## Exercise description
Below are records; the lines starting at the one with "purple boat: 5 -> 6" and ending at the one with "pink rocket: 8 -> 9" must be reproduced exactly, both included. Pictures must not appear.
==*==
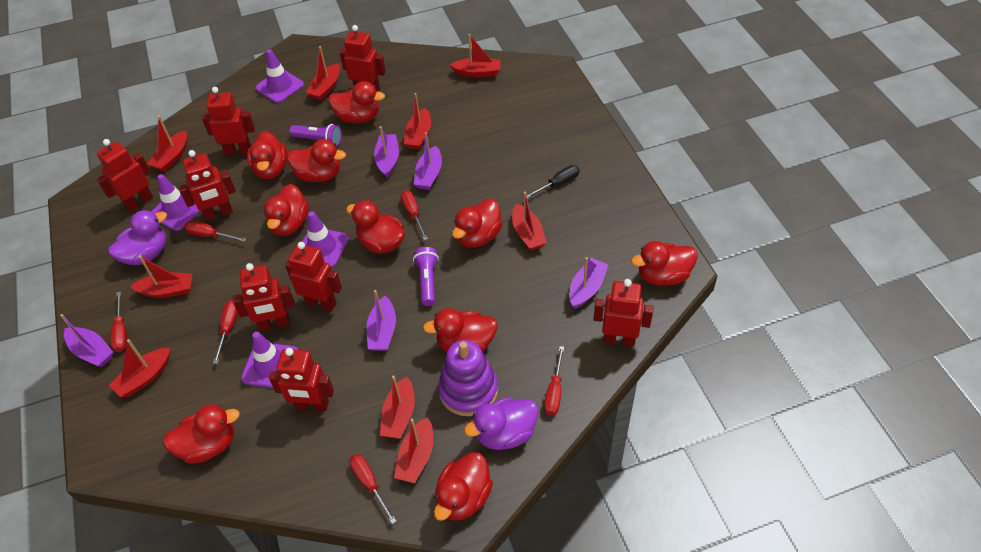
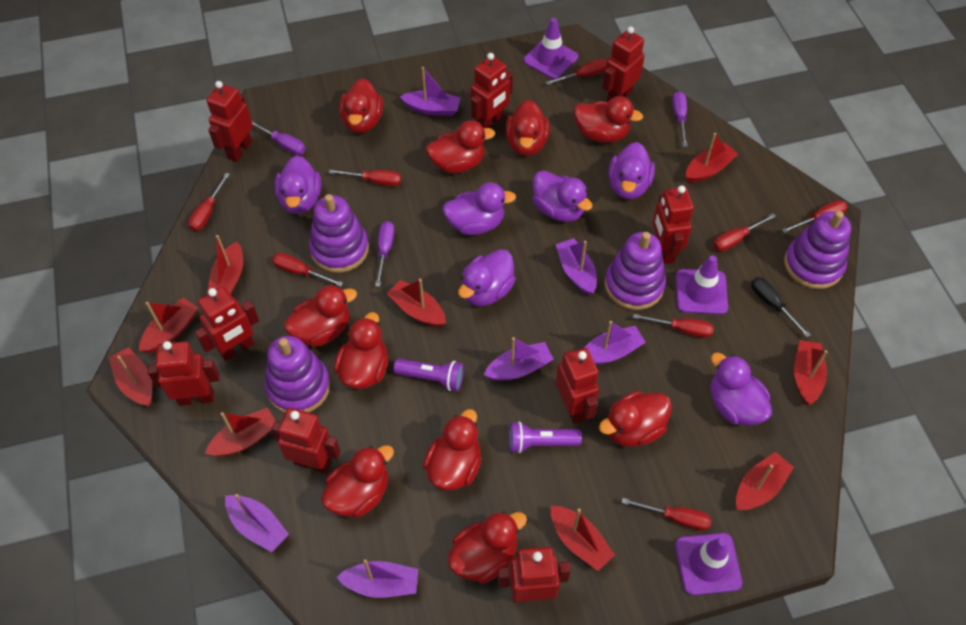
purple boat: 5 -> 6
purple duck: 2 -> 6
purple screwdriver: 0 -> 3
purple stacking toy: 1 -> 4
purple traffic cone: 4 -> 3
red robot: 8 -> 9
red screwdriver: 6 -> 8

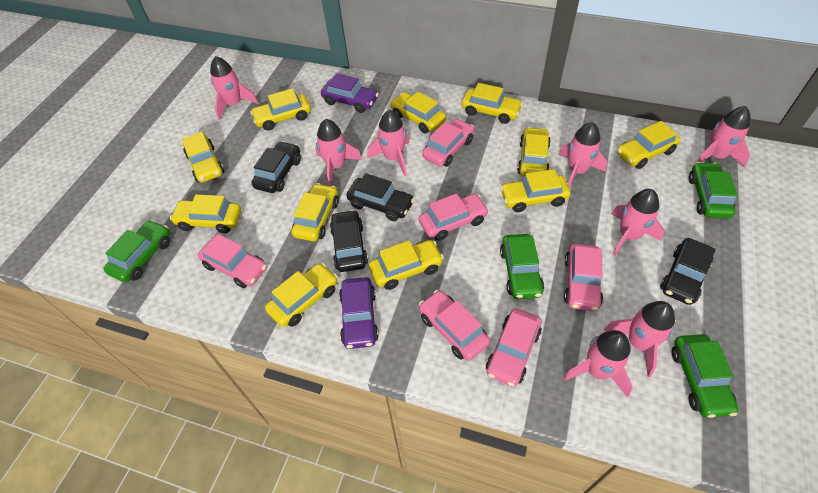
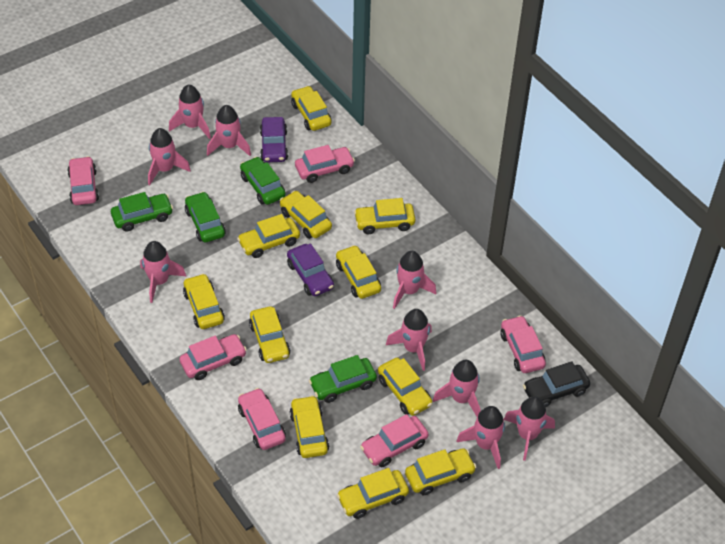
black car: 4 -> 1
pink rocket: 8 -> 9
==*==
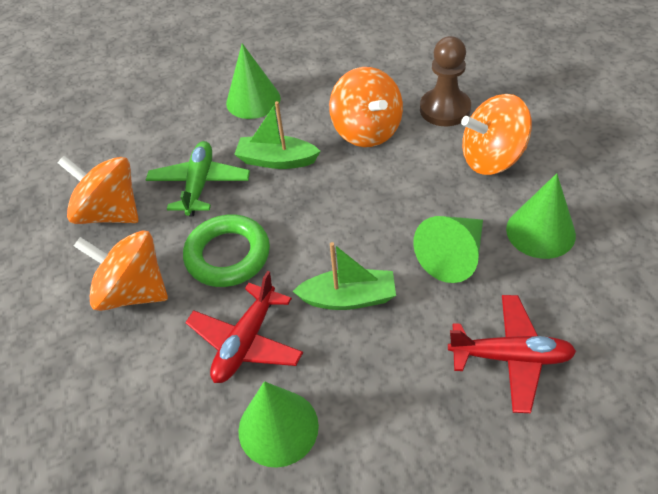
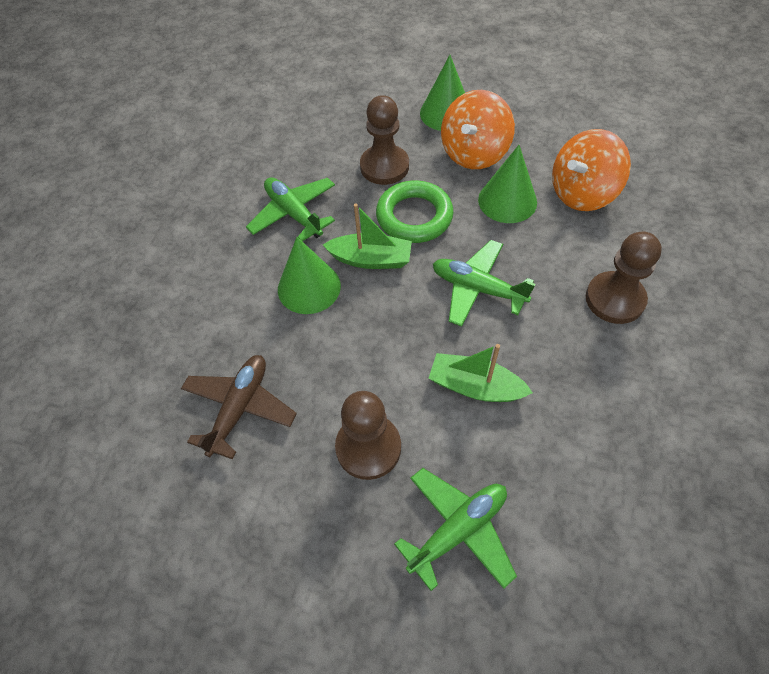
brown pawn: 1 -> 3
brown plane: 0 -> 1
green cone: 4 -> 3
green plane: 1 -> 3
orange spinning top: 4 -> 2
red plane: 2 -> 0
==*==
## Solution to this exercise
purple boat: 5 -> 6
purple duck: 2 -> 6
purple screwdriver: 0 -> 3
purple stacking toy: 1 -> 4
purple traffic cone: 4 -> 3
red robot: 8 -> 9
red screwdriver: 6 -> 8

black car: 4 -> 1
pink rocket: 8 -> 9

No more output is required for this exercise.